Data provided section start

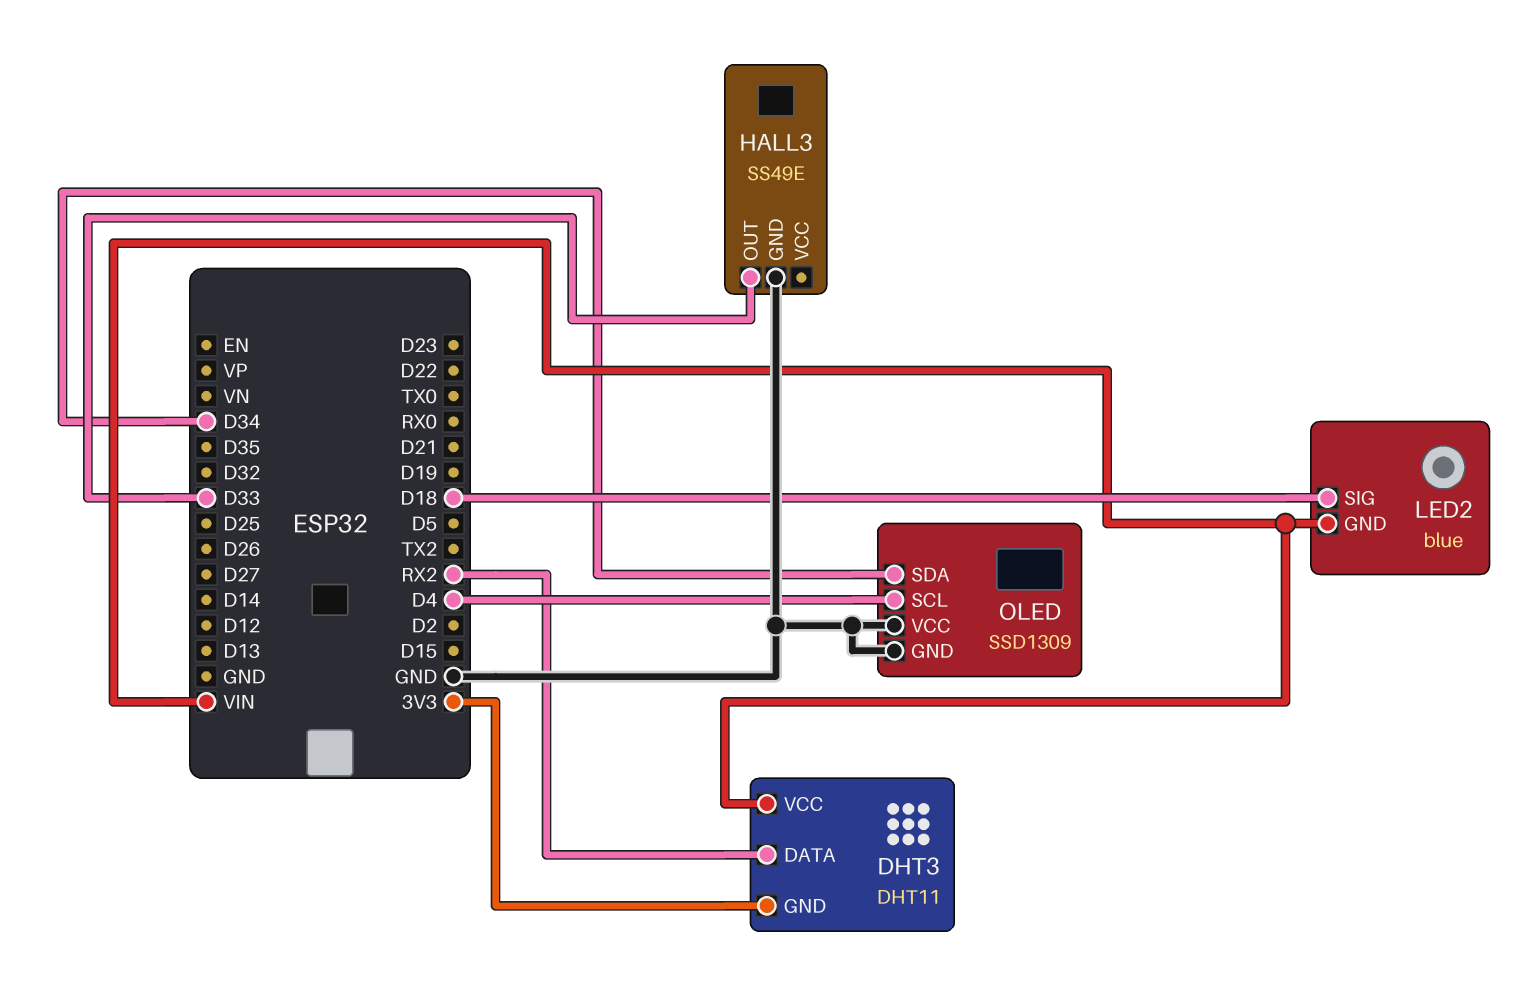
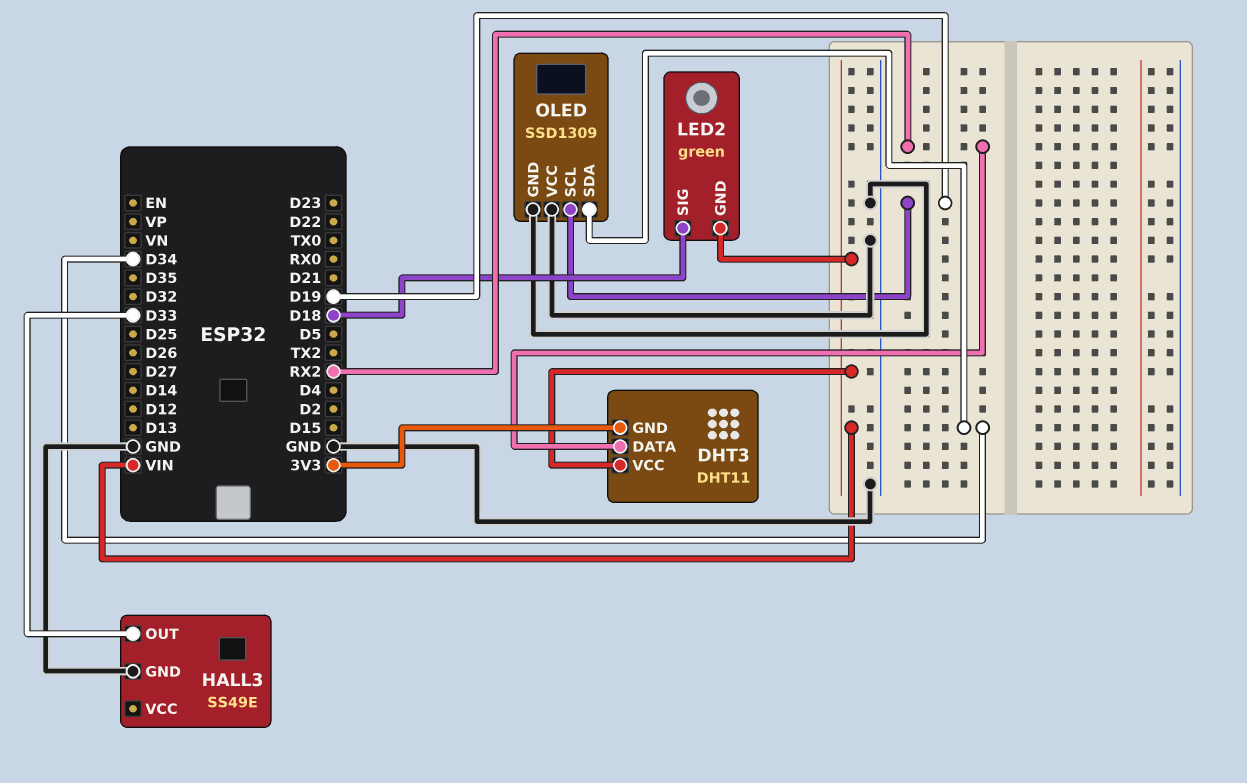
LED2: blue -> green
OLED pin SCL: D4 -> D19

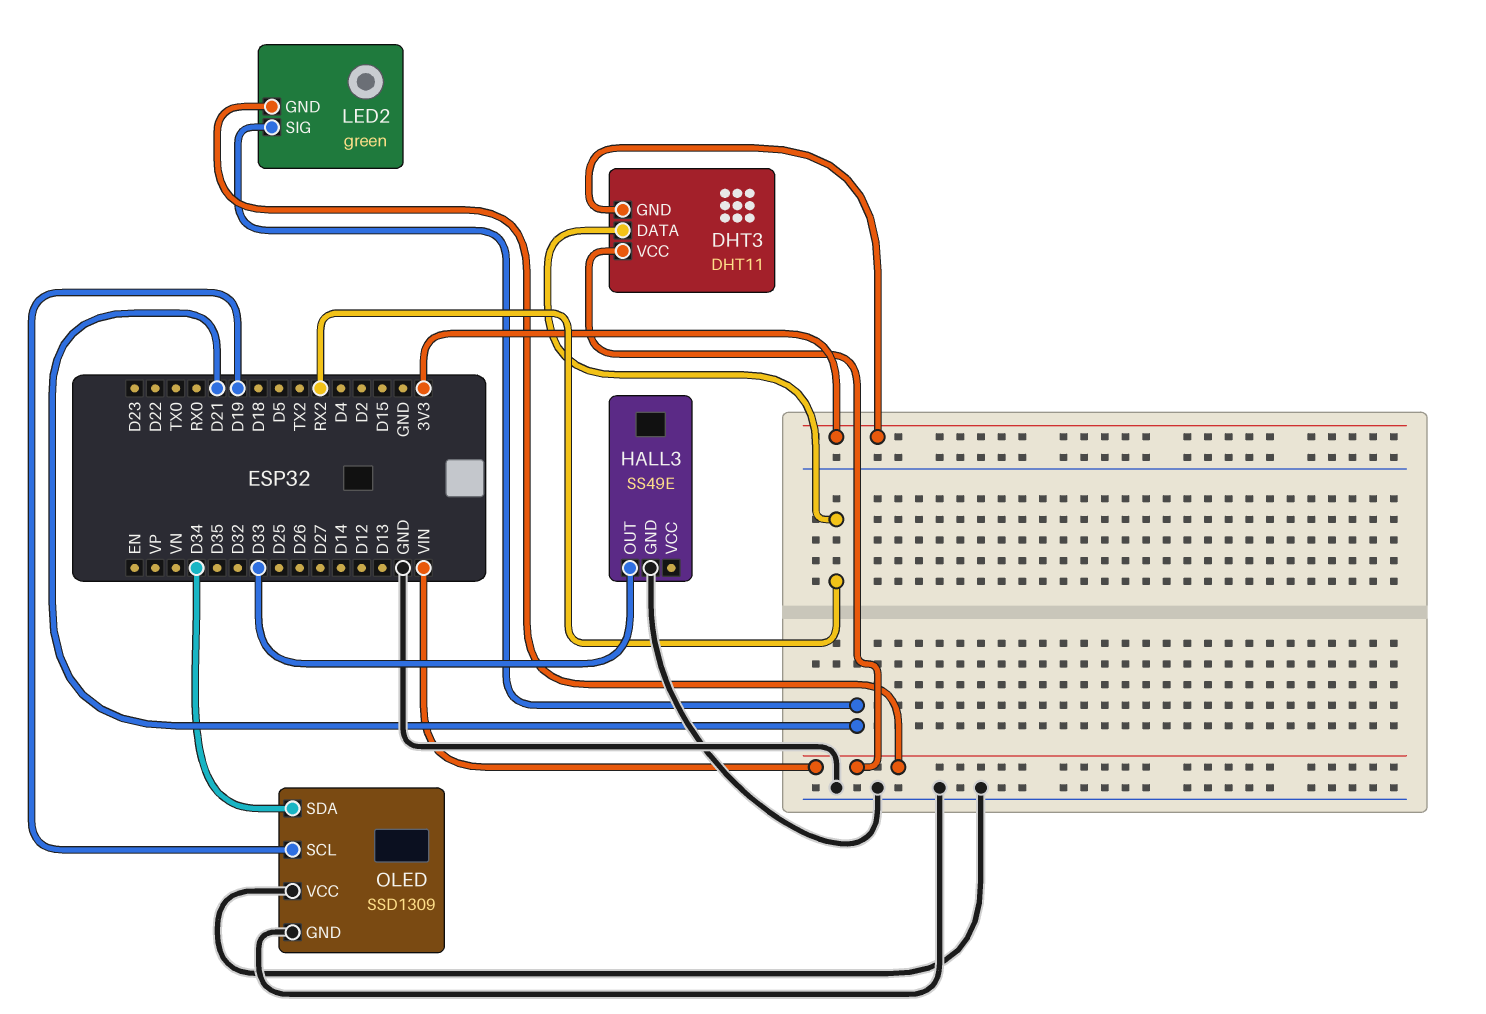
LED2 pin SIG: D18 -> D21

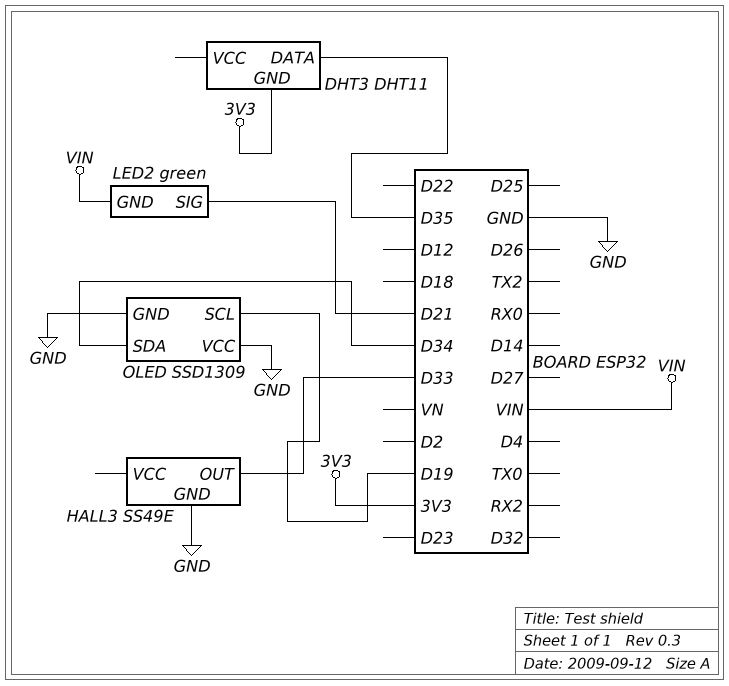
DHT3 pin DATA: RX2 -> D35
DHT3 pin VCC: VIN -> none

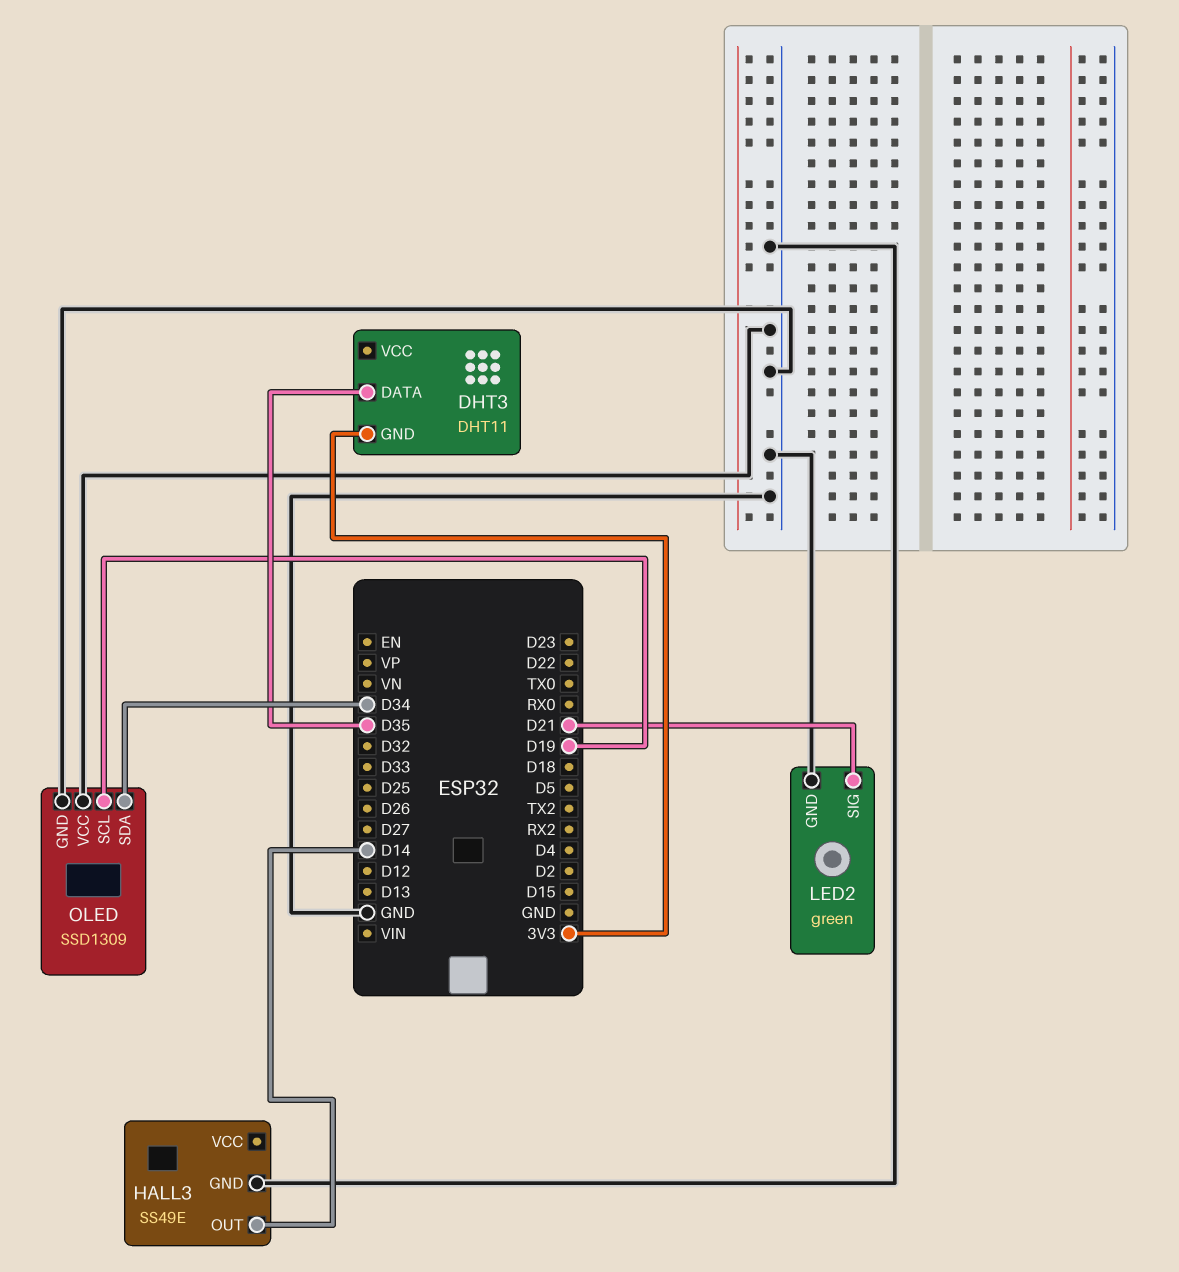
HALL3 pin OUT: D33 -> D14
LED2 pin GND: VIN -> GND

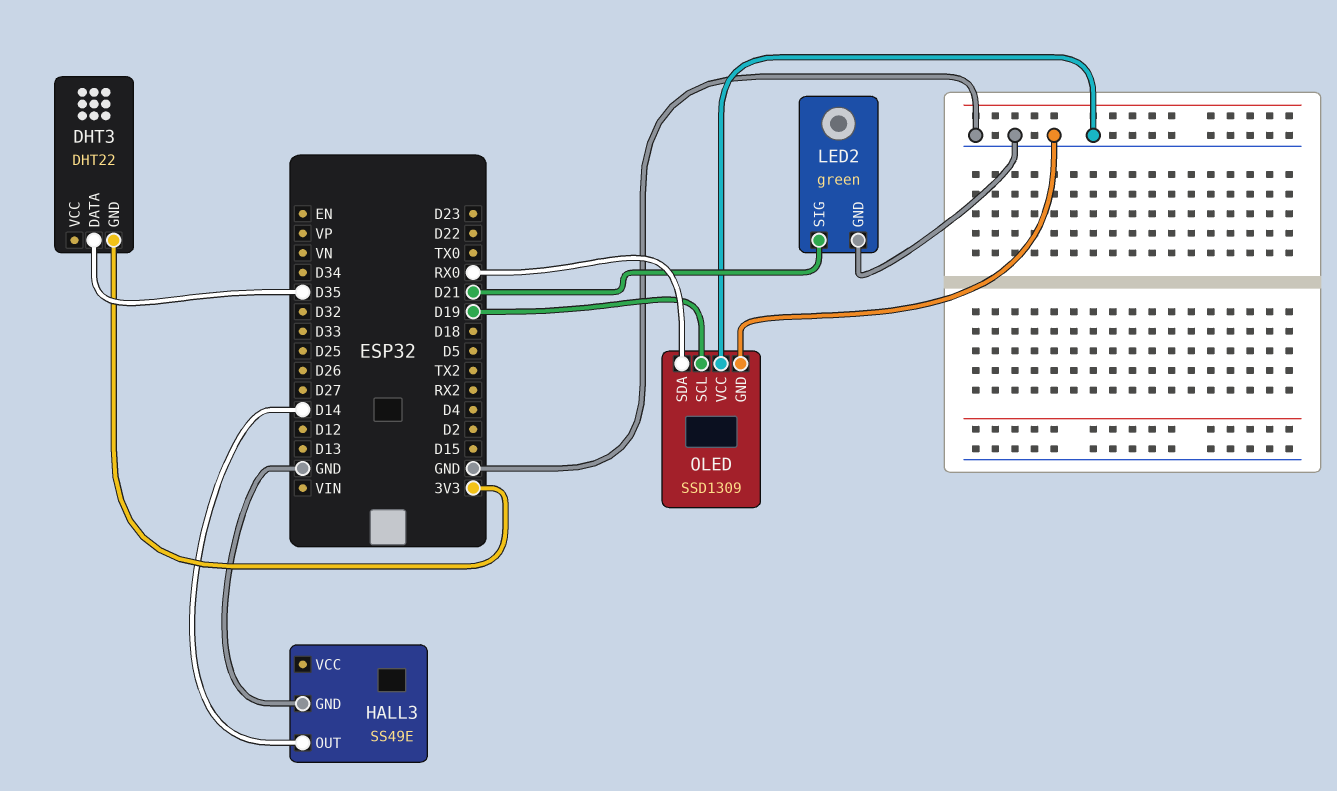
DHT3: DHT11 -> DHT22
OLED pin SDA: D34 -> RX0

Data provided section end

# Exercise prompt:
In the entries above, find each line with the string "OLED" and copy it.

# Finished exercise:
OLED pin SCL: D4 -> D19
OLED pin SDA: D34 -> RX0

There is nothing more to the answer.